• **WORK INSTRUCTIONS**:
Copy exactly the stretch of lines from the one holding "C3: 68nF (5V, GND) -> 68nF (-9V, GND)" through the last line of the data below, inclusive. Leave out pictures.

GIVEN ENTRIES START

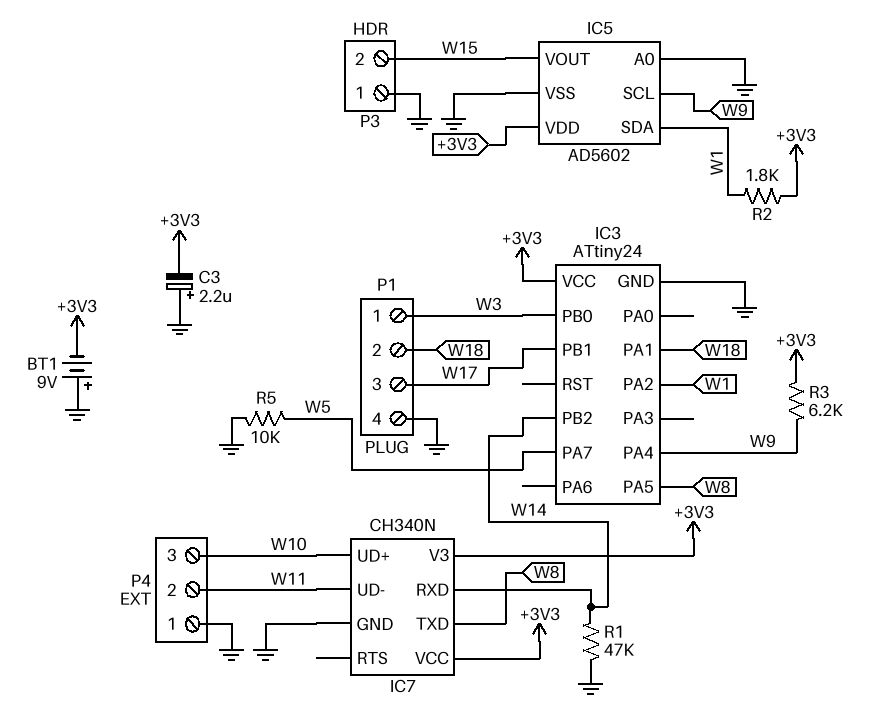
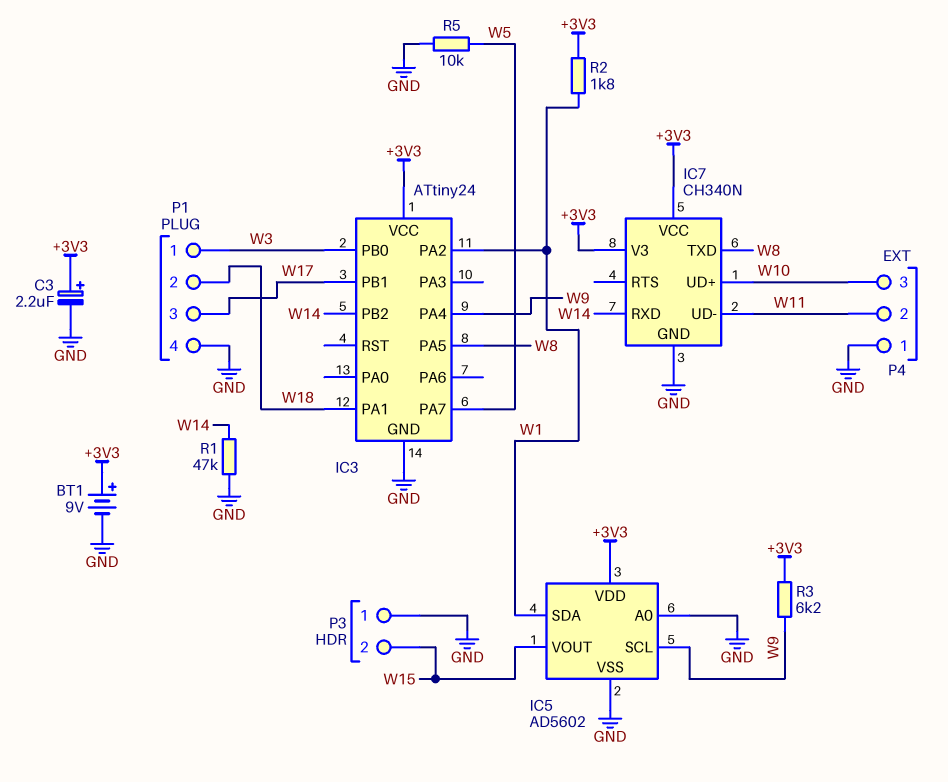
BT1: 9V (plus GND, minus +3V3) -> 9V (plus +3V3, minus GND)
C3: 2.2uF (plus GND, minus +3V3) -> 2.2uF (plus +3V3, minus GND)

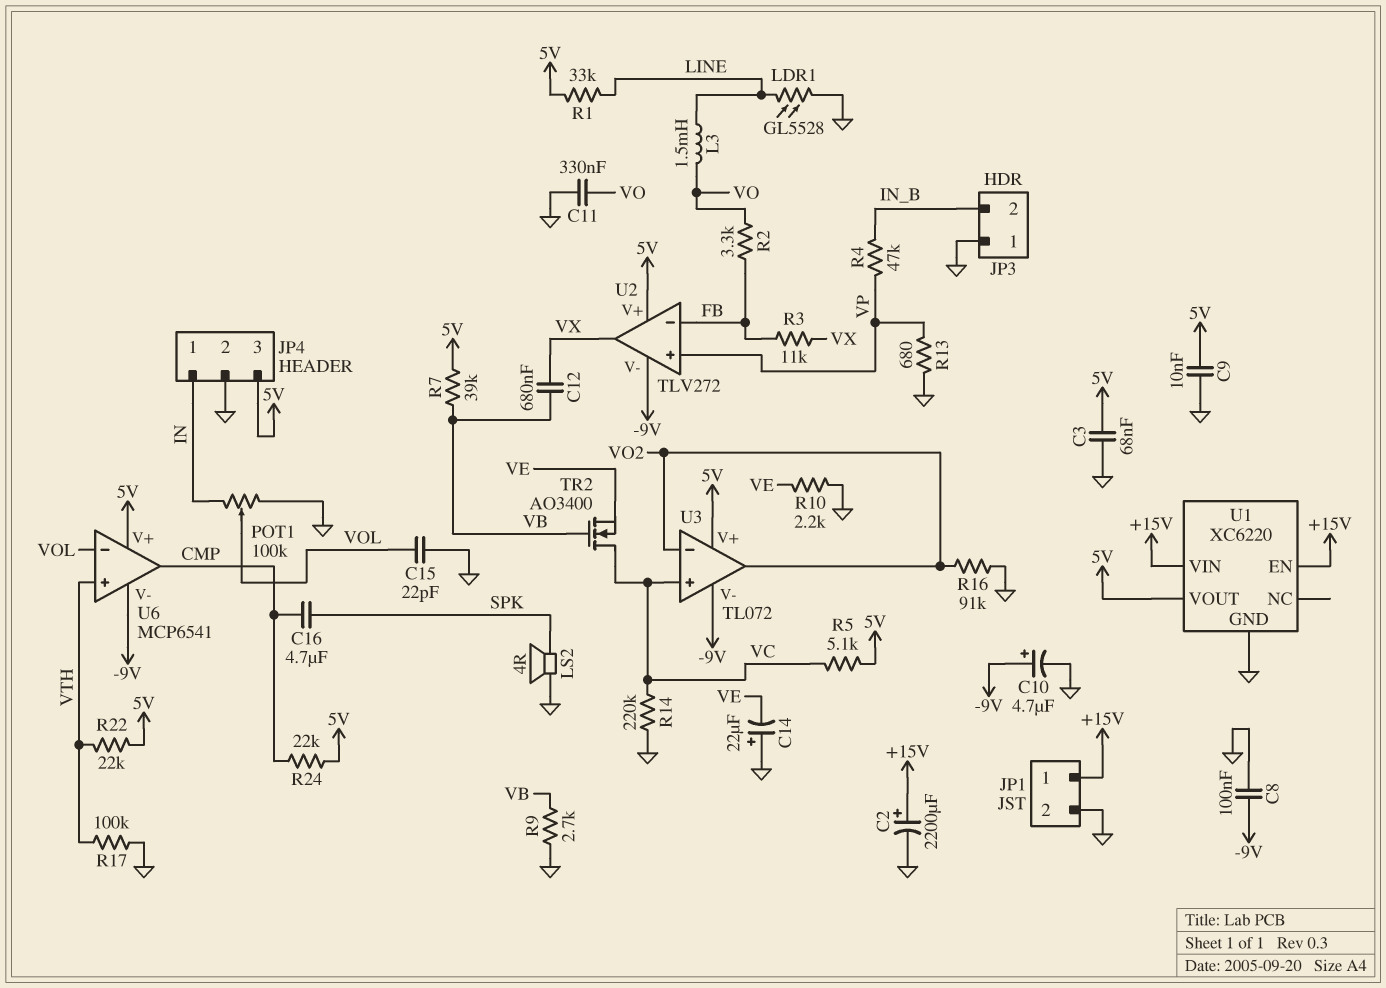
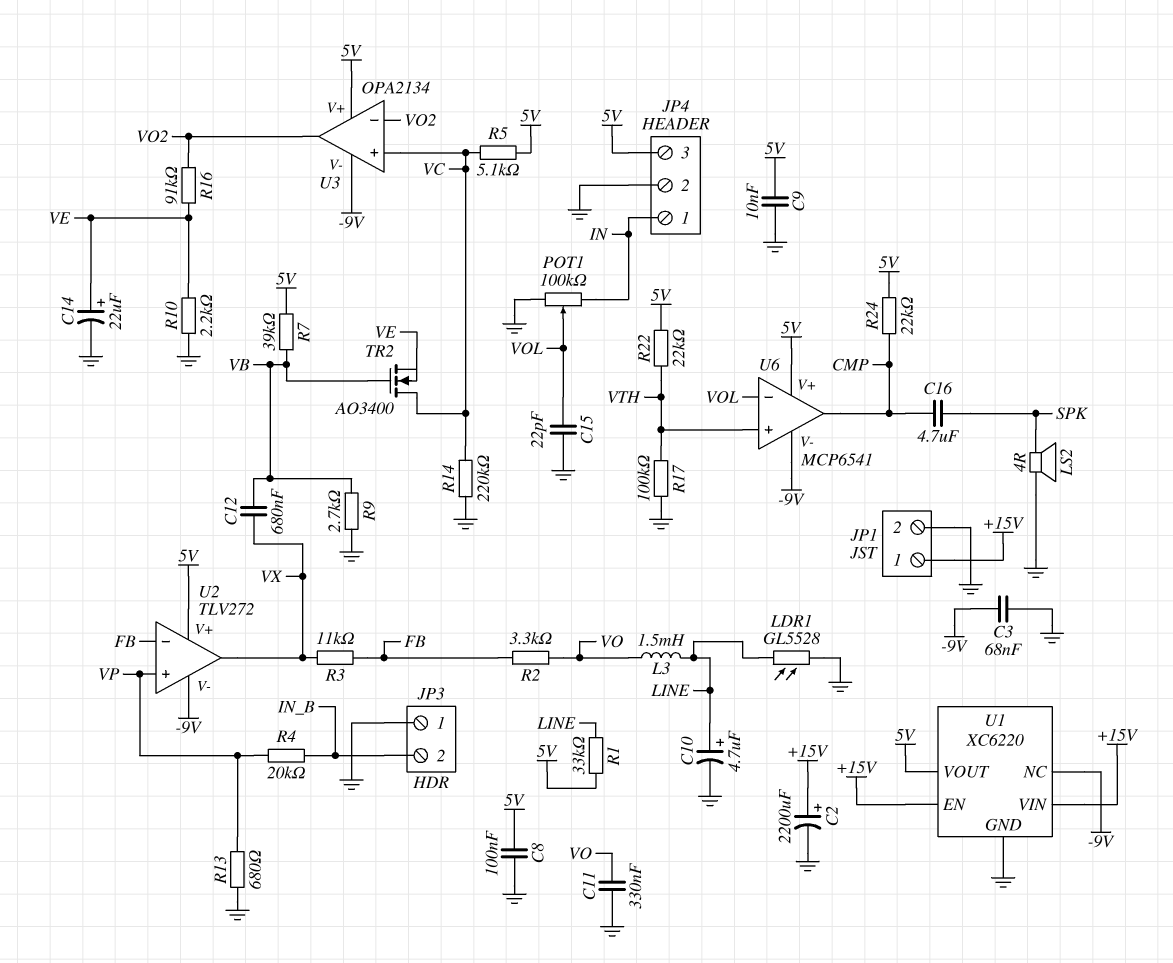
C3: 68nF (5V, GND) -> 68nF (-9V, GND)
C8: 100nF (-9V, GND) -> 100nF (5V, GND)
C10: 4.7uF (plus -9V, minus GND) -> 4.7uF (plus LINE, minus GND)
C14: 22uF (plus GND, minus VE) -> 22uF (plus VE, minus GND)
R4: 47k (IN_B, VP) -> 20k (IN_B, VP)
R16: 91k (GND, VO2) -> 91k (VE, VO2)
U1 pin NC: none -> -9V
U3: TL072 -> OPA2134

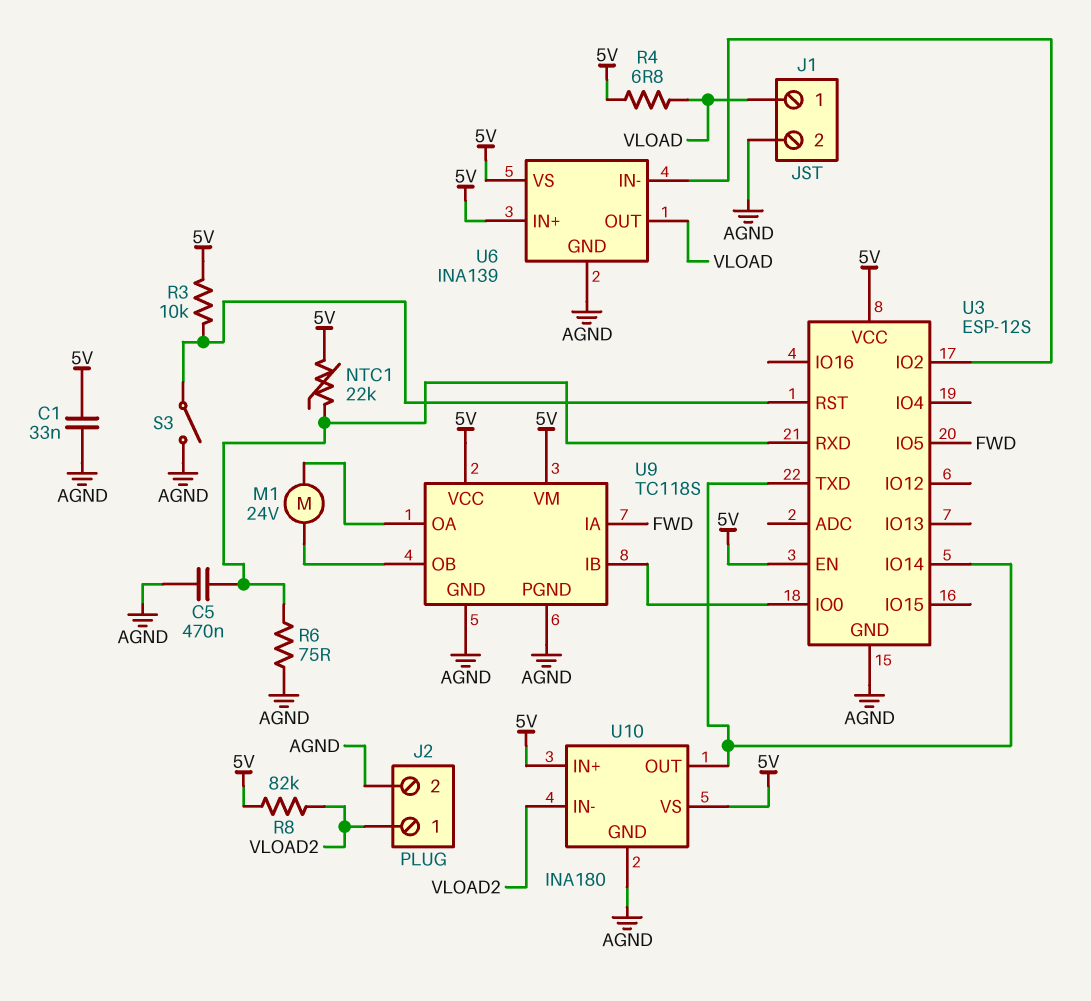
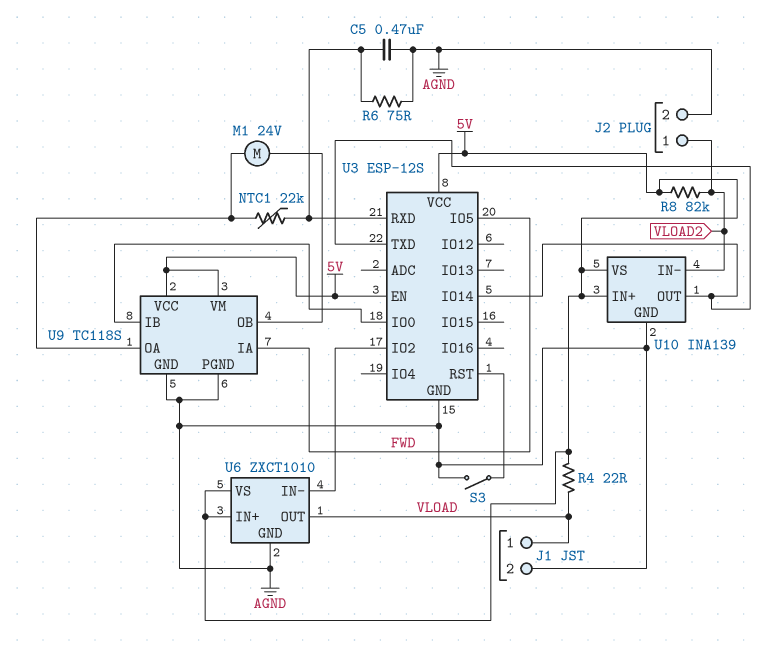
C1: 33nF (5V, AGND) -> none
NTC1: 22k (5V, U3/RXD) -> 22k (U3/RXD, U9/OA)
R3: 10k (5V, U3/RST) -> none
R4: 6.8 (5V, VLOAD) -> 22 (5V, VLOAD)
U6: INA139 -> ZXCT1010
U10: INA180 -> INA139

GIVEN ENTRIES END

• **REPLY**:
C3: 68nF (5V, GND) -> 68nF (-9V, GND)
C8: 100nF (-9V, GND) -> 100nF (5V, GND)
C10: 4.7uF (plus -9V, minus GND) -> 4.7uF (plus LINE, minus GND)
C14: 22uF (plus GND, minus VE) -> 22uF (plus VE, minus GND)
R4: 47k (IN_B, VP) -> 20k (IN_B, VP)
R16: 91k (GND, VO2) -> 91k (VE, VO2)
U1 pin NC: none -> -9V
U3: TL072 -> OPA2134

C1: 33nF (5V, AGND) -> none
NTC1: 22k (5V, U3/RXD) -> 22k (U3/RXD, U9/OA)
R3: 10k (5V, U3/RST) -> none
R4: 6.8 (5V, VLOAD) -> 22 (5V, VLOAD)
U6: INA139 -> ZXCT1010
U10: INA180 -> INA139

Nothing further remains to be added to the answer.